What is expected
Write out, word for word, the part of the listing below that opens with the line containing "new.txt: [479,629,508,666] ->" and closes with the line containing "Logo: [902,276,956,330] ->", keeping both of those lines and adding no others.
........
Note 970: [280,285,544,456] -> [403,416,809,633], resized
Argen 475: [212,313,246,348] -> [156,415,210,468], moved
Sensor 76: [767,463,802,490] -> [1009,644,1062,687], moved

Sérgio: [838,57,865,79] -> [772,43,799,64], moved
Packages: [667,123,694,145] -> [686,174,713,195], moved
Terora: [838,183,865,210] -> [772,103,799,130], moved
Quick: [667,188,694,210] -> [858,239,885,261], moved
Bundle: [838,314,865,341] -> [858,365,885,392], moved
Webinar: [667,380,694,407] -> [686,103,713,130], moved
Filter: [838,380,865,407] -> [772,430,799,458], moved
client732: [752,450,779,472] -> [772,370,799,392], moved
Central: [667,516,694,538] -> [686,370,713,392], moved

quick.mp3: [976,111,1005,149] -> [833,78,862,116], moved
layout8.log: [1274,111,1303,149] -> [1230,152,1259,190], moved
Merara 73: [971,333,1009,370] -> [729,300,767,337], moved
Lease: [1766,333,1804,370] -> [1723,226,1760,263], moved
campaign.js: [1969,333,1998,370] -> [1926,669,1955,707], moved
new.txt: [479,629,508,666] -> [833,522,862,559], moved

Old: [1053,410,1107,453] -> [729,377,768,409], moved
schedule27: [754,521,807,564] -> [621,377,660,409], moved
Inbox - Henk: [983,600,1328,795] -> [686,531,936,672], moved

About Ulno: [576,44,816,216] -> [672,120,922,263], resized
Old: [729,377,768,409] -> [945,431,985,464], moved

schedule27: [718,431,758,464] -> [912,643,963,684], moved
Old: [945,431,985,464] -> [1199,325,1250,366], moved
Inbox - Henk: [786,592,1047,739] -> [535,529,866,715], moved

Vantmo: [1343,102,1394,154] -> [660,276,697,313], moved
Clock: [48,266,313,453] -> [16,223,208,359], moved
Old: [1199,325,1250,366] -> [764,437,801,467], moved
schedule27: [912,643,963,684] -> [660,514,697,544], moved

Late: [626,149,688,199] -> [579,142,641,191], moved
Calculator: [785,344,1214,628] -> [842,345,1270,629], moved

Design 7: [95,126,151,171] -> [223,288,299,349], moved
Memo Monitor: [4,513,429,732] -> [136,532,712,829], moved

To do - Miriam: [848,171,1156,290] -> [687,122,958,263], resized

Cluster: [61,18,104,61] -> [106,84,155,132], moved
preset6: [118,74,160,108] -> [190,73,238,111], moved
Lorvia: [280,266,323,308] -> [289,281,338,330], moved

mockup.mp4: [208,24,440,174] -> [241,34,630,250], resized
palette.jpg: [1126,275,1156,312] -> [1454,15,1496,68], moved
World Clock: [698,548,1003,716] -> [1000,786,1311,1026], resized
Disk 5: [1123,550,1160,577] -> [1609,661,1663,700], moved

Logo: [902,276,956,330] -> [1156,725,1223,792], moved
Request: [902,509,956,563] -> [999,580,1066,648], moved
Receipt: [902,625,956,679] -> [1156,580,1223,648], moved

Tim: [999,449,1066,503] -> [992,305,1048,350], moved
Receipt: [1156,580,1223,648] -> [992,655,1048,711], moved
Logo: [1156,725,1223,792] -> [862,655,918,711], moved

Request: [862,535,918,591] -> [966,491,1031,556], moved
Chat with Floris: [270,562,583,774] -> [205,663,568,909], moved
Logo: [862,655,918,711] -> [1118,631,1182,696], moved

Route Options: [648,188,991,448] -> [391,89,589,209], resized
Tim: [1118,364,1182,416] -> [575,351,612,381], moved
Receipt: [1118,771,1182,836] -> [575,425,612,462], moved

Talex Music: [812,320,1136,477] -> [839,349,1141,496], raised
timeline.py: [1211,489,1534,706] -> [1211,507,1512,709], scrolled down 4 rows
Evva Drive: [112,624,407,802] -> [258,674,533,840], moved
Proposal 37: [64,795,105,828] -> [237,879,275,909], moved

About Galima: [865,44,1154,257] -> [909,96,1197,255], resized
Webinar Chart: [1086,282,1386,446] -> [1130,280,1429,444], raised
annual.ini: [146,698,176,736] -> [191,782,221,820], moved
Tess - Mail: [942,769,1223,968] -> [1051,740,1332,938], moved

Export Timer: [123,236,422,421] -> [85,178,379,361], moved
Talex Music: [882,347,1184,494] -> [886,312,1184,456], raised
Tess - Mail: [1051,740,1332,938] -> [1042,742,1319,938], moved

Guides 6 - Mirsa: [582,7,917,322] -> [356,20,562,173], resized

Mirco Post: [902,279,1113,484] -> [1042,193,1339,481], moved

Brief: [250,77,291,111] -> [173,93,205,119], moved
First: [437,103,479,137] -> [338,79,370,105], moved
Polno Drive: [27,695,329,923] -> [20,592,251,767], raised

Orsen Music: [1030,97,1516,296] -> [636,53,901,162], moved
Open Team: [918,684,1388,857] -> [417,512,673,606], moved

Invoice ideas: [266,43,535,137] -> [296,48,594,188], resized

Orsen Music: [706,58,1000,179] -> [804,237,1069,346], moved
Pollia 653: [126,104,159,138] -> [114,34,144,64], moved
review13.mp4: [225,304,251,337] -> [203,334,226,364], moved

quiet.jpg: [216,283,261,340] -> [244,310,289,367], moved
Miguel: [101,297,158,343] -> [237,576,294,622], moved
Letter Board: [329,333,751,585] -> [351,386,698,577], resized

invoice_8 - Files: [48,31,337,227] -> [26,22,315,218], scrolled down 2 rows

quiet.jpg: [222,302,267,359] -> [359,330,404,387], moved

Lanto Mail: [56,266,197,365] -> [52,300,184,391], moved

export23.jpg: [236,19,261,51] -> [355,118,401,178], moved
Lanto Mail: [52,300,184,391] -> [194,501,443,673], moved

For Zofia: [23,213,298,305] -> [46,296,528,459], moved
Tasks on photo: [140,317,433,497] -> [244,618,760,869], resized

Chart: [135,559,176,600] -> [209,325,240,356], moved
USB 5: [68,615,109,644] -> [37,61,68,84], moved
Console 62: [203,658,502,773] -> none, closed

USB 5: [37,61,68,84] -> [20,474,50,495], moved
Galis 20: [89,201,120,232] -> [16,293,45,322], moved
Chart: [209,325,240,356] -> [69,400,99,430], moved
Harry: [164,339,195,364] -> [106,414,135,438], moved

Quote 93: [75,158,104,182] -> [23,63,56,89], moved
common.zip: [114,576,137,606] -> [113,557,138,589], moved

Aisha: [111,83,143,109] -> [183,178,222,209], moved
........
Expected output
new.txt: [479,629,508,666] -> [833,522,862,559], moved

Old: [1053,410,1107,453] -> [729,377,768,409], moved
schedule27: [754,521,807,564] -> [621,377,660,409], moved
Inbox - Henk: [983,600,1328,795] -> [686,531,936,672], moved

About Ulno: [576,44,816,216] -> [672,120,922,263], resized
Old: [729,377,768,409] -> [945,431,985,464], moved

schedule27: [718,431,758,464] -> [912,643,963,684], moved
Old: [945,431,985,464] -> [1199,325,1250,366], moved
Inbox - Henk: [786,592,1047,739] -> [535,529,866,715], moved

Vantmo: [1343,102,1394,154] -> [660,276,697,313], moved
Clock: [48,266,313,453] -> [16,223,208,359], moved
Old: [1199,325,1250,366] -> [764,437,801,467], moved
schedule27: [912,643,963,684] -> [660,514,697,544], moved

Late: [626,149,688,199] -> [579,142,641,191], moved
Calculator: [785,344,1214,628] -> [842,345,1270,629], moved

Design 7: [95,126,151,171] -> [223,288,299,349], moved
Memo Monitor: [4,513,429,732] -> [136,532,712,829], moved

To do - Miriam: [848,171,1156,290] -> [687,122,958,263], resized

Cluster: [61,18,104,61] -> [106,84,155,132], moved
preset6: [118,74,160,108] -> [190,73,238,111], moved
Lorvia: [280,266,323,308] -> [289,281,338,330], moved

mockup.mp4: [208,24,440,174] -> [241,34,630,250], resized
palette.jpg: [1126,275,1156,312] -> [1454,15,1496,68], moved
World Clock: [698,548,1003,716] -> [1000,786,1311,1026], resized
Disk 5: [1123,550,1160,577] -> [1609,661,1663,700], moved

Logo: [902,276,956,330] -> [1156,725,1223,792], moved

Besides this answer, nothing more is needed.